EXERCISE INSTRUCTIONS » Copy every entry exactly.

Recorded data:
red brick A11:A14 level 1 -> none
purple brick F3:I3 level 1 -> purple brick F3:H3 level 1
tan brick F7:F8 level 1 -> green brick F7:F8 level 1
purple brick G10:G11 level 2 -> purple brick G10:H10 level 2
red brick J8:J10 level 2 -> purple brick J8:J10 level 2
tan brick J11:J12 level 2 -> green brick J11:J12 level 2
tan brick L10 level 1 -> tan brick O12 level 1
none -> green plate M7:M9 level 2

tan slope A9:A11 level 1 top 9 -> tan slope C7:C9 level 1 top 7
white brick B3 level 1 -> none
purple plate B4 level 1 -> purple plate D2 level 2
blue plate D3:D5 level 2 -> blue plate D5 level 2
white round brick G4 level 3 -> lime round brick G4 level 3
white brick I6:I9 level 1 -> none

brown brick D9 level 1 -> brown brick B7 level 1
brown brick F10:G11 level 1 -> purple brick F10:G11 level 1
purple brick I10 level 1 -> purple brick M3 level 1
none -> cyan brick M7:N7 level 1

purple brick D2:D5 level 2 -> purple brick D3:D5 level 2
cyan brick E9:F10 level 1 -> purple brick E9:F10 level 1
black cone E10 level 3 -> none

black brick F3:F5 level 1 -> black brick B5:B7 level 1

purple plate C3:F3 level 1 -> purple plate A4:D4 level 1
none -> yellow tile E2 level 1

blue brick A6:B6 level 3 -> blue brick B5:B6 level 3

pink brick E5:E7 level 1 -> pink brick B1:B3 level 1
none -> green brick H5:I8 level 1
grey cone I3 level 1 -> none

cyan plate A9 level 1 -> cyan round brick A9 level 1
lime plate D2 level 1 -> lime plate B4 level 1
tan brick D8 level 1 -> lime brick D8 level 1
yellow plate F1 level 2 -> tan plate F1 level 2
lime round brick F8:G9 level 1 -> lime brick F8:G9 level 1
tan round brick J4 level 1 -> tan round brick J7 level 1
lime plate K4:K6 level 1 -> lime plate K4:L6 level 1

EXERCISE RESULT »
red brick A11:A14 level 1 -> none
purple brick F3:I3 level 1 -> purple brick F3:H3 level 1
tan brick F7:F8 level 1 -> green brick F7:F8 level 1
purple brick G10:G11 level 2 -> purple brick G10:H10 level 2
red brick J8:J10 level 2 -> purple brick J8:J10 level 2
tan brick J11:J12 level 2 -> green brick J11:J12 level 2
tan brick L10 level 1 -> tan brick O12 level 1
none -> green plate M7:M9 level 2

tan slope A9:A11 level 1 top 9 -> tan slope C7:C9 level 1 top 7
white brick B3 level 1 -> none
purple plate B4 level 1 -> purple plate D2 level 2
blue plate D3:D5 level 2 -> blue plate D5 level 2
white round brick G4 level 3 -> lime round brick G4 level 3
white brick I6:I9 level 1 -> none

brown brick D9 level 1 -> brown brick B7 level 1
brown brick F10:G11 level 1 -> purple brick F10:G11 level 1
purple brick I10 level 1 -> purple brick M3 level 1
none -> cyan brick M7:N7 level 1

purple brick D2:D5 level 2 -> purple brick D3:D5 level 2
cyan brick E9:F10 level 1 -> purple brick E9:F10 level 1
black cone E10 level 3 -> none

black brick F3:F5 level 1 -> black brick B5:B7 level 1

purple plate C3:F3 level 1 -> purple plate A4:D4 level 1
none -> yellow tile E2 level 1

blue brick A6:B6 level 3 -> blue brick B5:B6 level 3

pink brick E5:E7 level 1 -> pink brick B1:B3 level 1
none -> green brick H5:I8 level 1
grey cone I3 level 1 -> none

cyan plate A9 level 1 -> cyan round brick A9 level 1
lime plate D2 level 1 -> lime plate B4 level 1
tan brick D8 level 1 -> lime brick D8 level 1
yellow plate F1 level 2 -> tan plate F1 level 2
lime round brick F8:G9 level 1 -> lime brick F8:G9 level 1
tan round brick J4 level 1 -> tan round brick J7 level 1
lime plate K4:K6 level 1 -> lime plate K4:L6 level 1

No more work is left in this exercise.